ABOUT THIS TASK> Everything in the records below from the line containing "(533, 244) = (470, 206): pink goblet -> none" through the line containing "(319, 487) = (339, 456): none" is to be reproduced exactly, those two lines included; no picture is to be copied.

DATA PROVIDED>
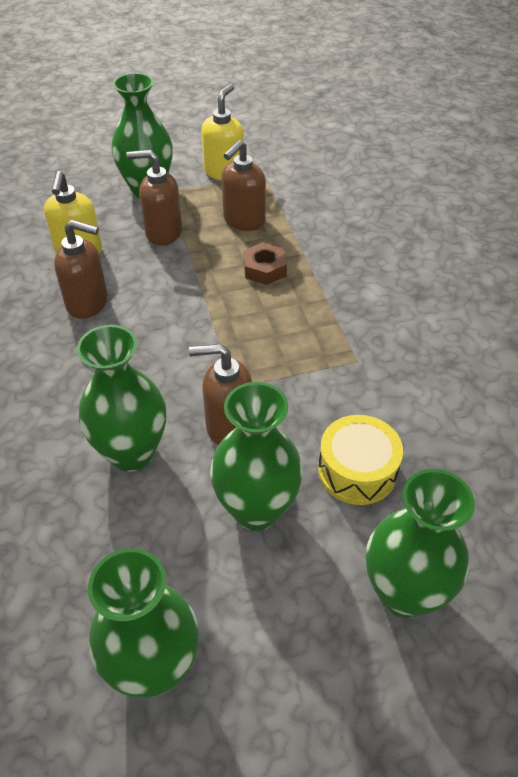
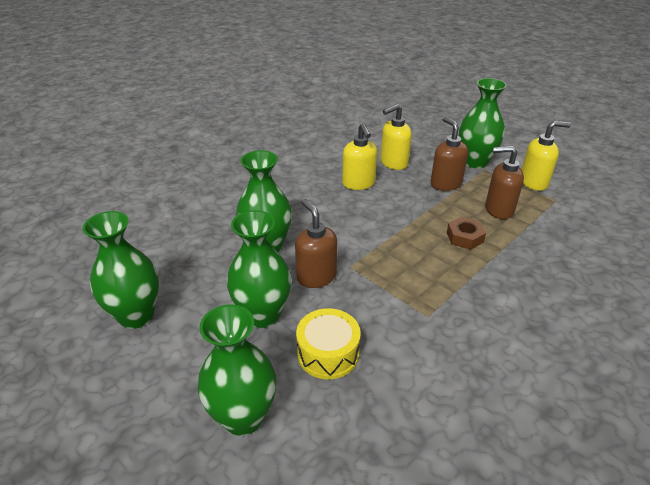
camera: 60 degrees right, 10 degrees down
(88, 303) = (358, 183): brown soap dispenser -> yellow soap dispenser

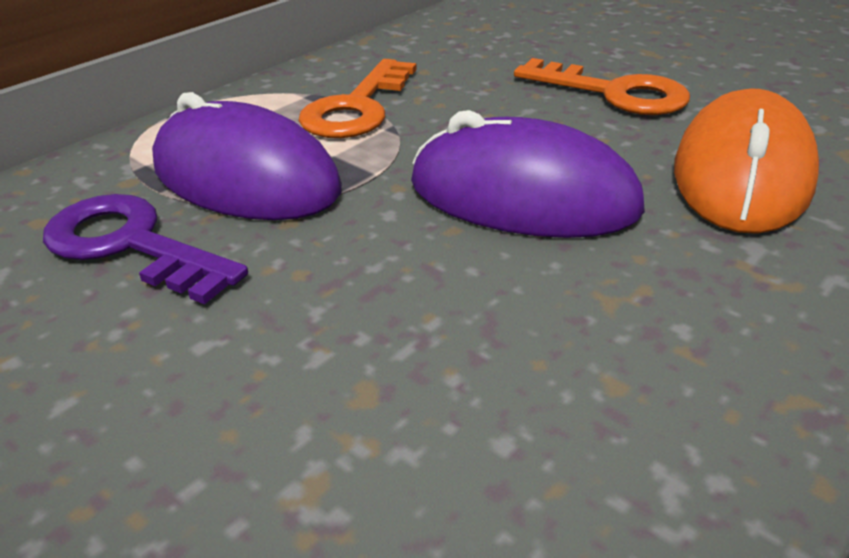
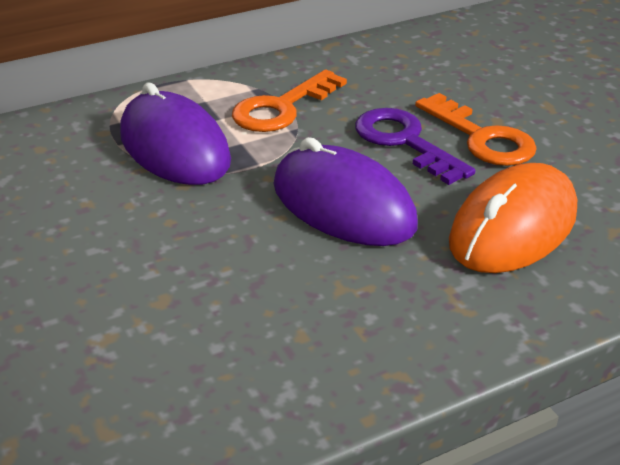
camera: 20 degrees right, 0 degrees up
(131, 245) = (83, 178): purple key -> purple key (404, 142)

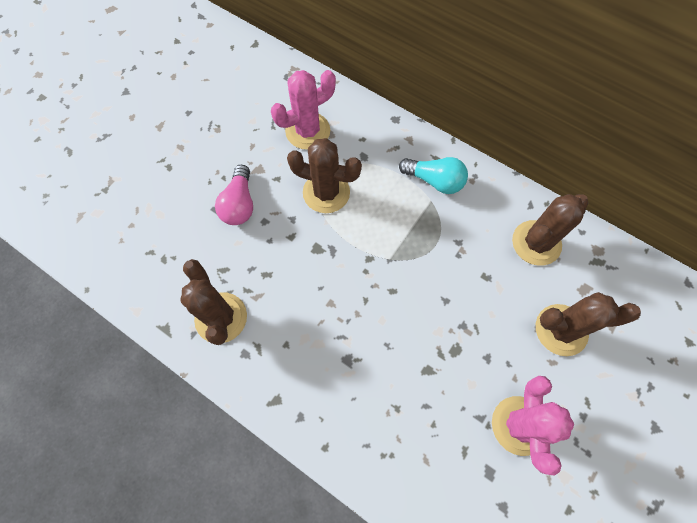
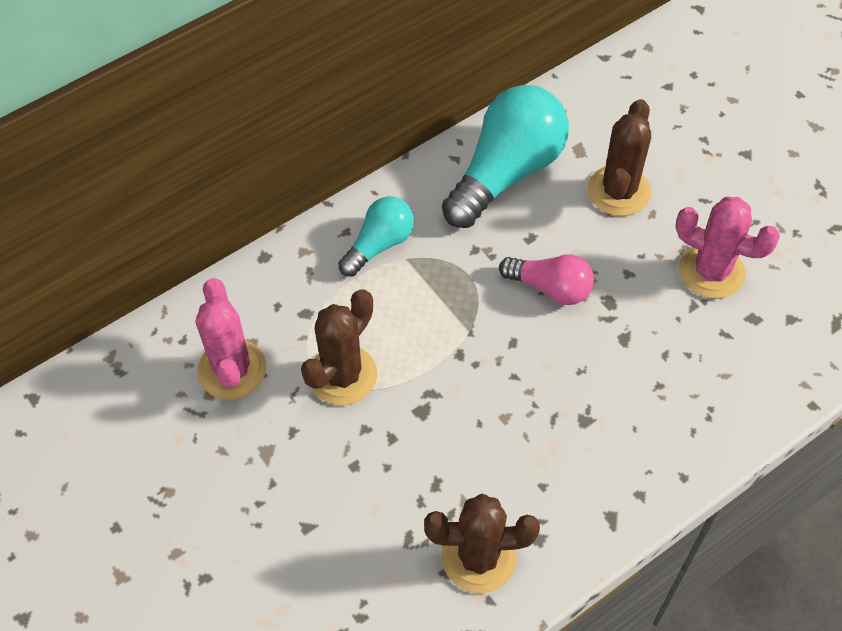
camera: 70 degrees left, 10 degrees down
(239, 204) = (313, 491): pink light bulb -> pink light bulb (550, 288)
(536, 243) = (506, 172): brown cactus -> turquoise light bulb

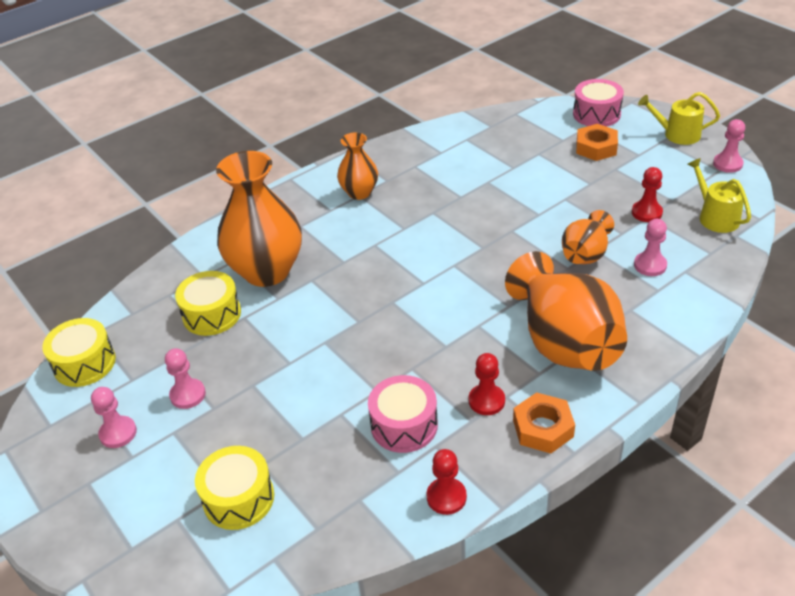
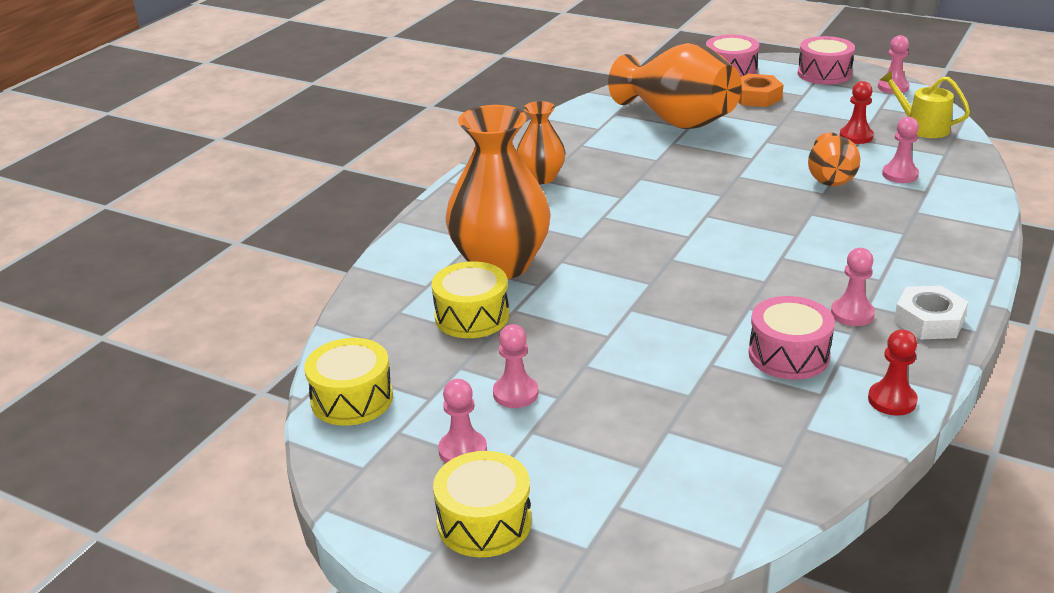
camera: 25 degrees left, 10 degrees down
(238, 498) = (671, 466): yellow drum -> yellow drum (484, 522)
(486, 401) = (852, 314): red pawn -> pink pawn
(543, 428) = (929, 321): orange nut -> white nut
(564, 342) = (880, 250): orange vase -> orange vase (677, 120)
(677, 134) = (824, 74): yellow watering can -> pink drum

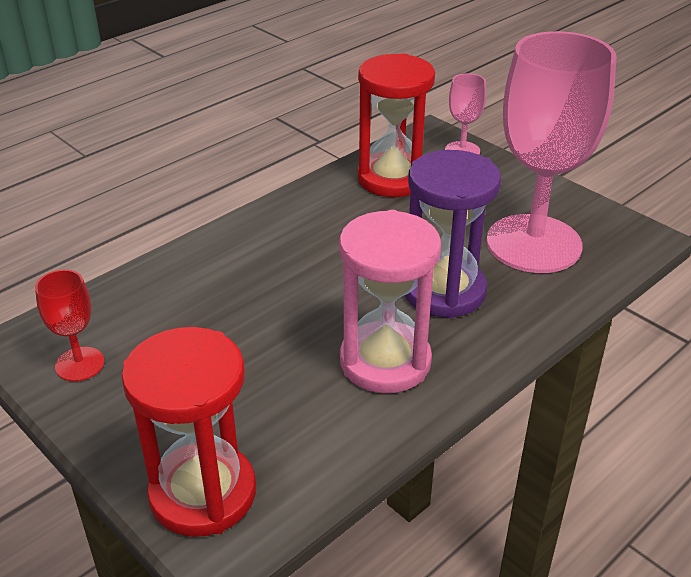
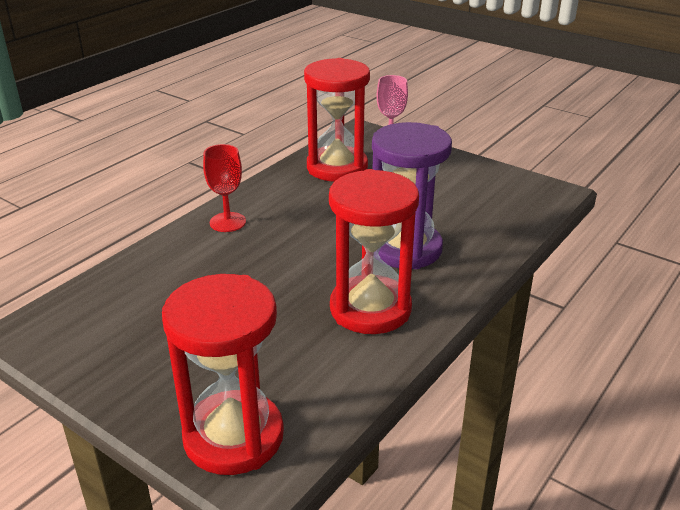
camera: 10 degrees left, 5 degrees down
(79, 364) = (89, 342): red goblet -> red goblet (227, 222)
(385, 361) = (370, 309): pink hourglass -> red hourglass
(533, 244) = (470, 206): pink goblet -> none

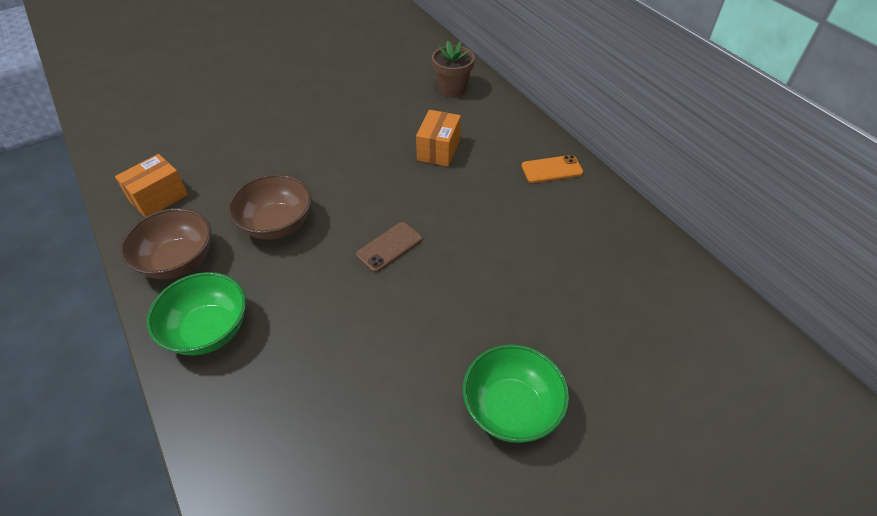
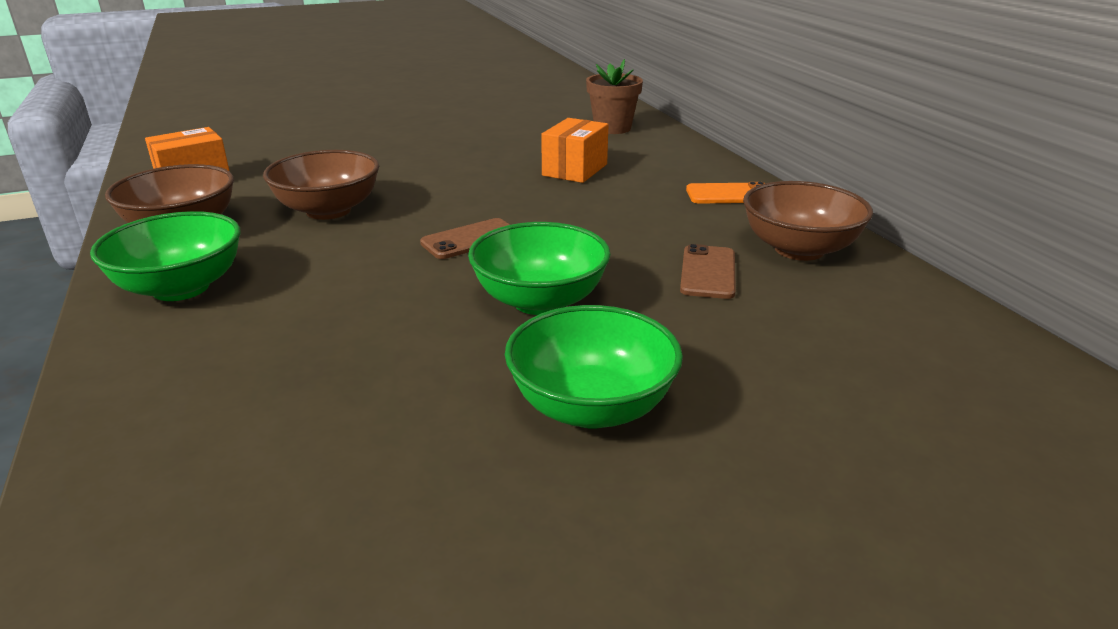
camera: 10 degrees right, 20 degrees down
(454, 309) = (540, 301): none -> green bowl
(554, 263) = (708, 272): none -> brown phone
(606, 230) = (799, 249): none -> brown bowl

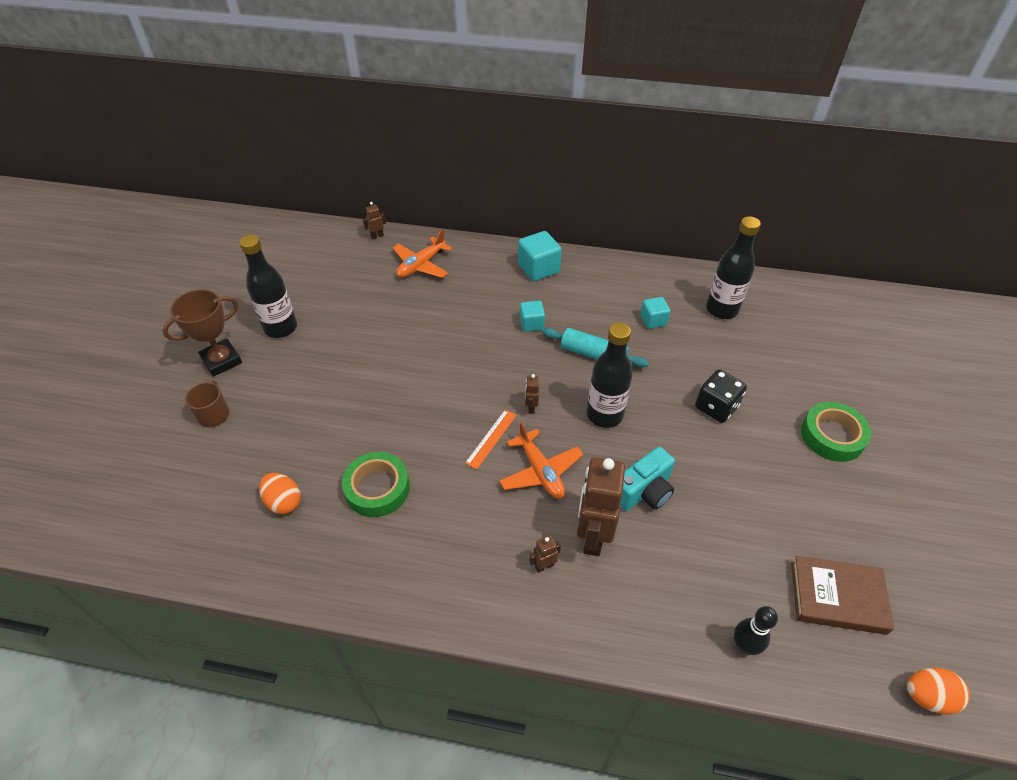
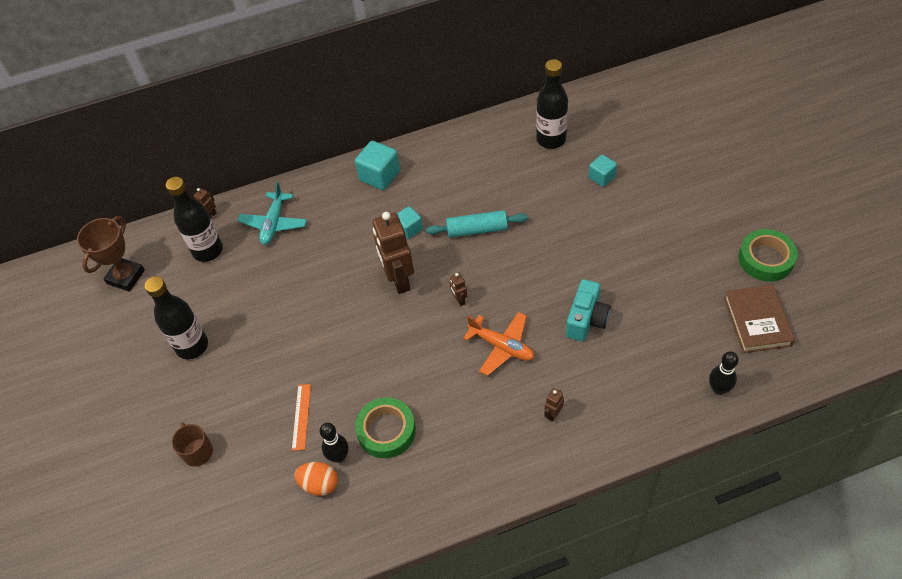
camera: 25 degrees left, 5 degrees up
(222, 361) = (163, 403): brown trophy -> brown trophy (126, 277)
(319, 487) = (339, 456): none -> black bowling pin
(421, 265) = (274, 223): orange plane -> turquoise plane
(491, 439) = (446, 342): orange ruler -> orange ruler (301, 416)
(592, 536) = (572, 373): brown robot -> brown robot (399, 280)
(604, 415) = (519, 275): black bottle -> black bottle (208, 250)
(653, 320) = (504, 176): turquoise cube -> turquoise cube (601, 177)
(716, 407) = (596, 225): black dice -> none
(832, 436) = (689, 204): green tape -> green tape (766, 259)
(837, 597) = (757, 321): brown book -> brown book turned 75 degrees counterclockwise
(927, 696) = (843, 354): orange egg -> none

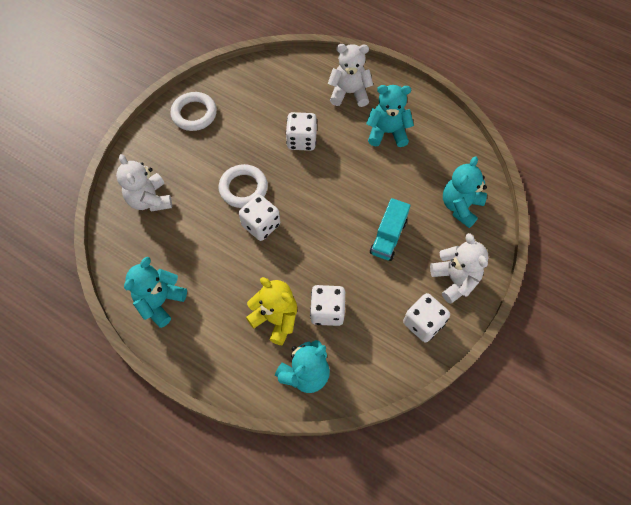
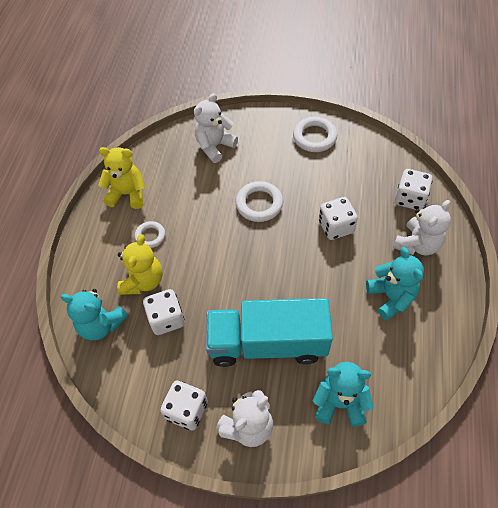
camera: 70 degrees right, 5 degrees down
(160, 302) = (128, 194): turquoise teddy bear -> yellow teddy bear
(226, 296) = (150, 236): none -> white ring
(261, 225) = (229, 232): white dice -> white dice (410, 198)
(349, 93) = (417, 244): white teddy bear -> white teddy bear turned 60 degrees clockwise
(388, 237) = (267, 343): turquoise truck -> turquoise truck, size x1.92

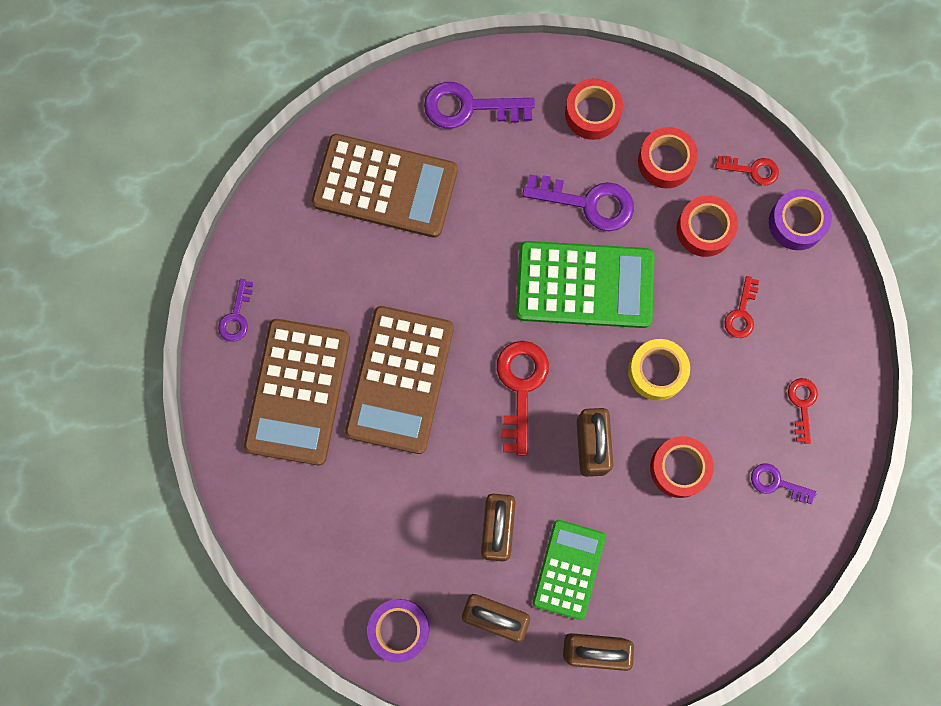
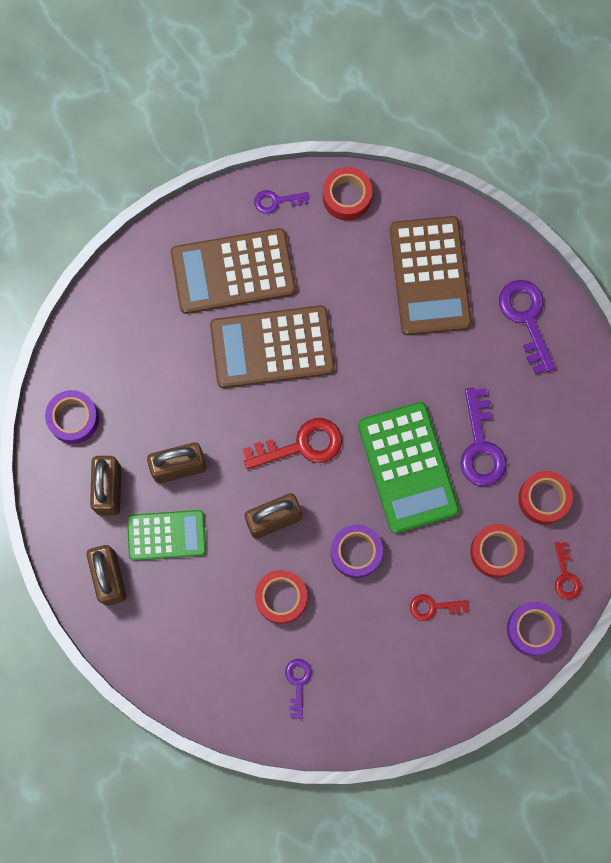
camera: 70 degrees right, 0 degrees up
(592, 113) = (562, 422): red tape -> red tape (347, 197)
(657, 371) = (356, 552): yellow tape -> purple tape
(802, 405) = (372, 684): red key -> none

TASK SOLUTION>
(533, 244) = (470, 206): pink goblet -> none

camera: 10 degrees right, 20 degrees down
(454, 309) = (540, 301): none -> green bowl
(554, 263) = (708, 272): none -> brown phone
(606, 230) = (799, 249): none -> brown bowl

camera: 25 degrees left, 5 degrees up
(222, 361) = (163, 403): brown trophy -> brown trophy (126, 277)
(319, 487) = (339, 456): none -> black bowling pin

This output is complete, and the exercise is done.